RECORDS SHOWN.
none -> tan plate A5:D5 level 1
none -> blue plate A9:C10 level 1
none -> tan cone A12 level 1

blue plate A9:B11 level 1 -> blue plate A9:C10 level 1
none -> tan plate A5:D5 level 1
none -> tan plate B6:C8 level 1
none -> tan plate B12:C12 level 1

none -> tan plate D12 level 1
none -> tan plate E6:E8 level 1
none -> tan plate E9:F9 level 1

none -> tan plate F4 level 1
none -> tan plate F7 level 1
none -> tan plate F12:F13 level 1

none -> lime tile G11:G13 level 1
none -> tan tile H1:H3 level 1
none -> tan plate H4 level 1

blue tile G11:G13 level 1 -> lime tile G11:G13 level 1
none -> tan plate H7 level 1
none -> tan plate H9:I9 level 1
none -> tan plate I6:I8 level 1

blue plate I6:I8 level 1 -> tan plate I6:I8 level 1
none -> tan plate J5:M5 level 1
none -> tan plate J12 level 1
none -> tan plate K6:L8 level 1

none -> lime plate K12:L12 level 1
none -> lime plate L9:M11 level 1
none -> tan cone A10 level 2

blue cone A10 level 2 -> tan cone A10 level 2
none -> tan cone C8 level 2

WHAT IS NEEDED. Copy out the entire listing exactly.

OUTPUT.
none -> tan plate A5:D5 level 1
none -> blue plate A9:C10 level 1
none -> tan cone A12 level 1

blue plate A9:B11 level 1 -> blue plate A9:C10 level 1
none -> tan plate A5:D5 level 1
none -> tan plate B6:C8 level 1
none -> tan plate B12:C12 level 1

none -> tan plate D12 level 1
none -> tan plate E6:E8 level 1
none -> tan plate E9:F9 level 1

none -> tan plate F4 level 1
none -> tan plate F7 level 1
none -> tan plate F12:F13 level 1

none -> lime tile G11:G13 level 1
none -> tan tile H1:H3 level 1
none -> tan plate H4 level 1

blue tile G11:G13 level 1 -> lime tile G11:G13 level 1
none -> tan plate H7 level 1
none -> tan plate H9:I9 level 1
none -> tan plate I6:I8 level 1

blue plate I6:I8 level 1 -> tan plate I6:I8 level 1
none -> tan plate J5:M5 level 1
none -> tan plate J12 level 1
none -> tan plate K6:L8 level 1

none -> lime plate K12:L12 level 1
none -> lime plate L9:M11 level 1
none -> tan cone A10 level 2

blue cone A10 level 2 -> tan cone A10 level 2
none -> tan cone C8 level 2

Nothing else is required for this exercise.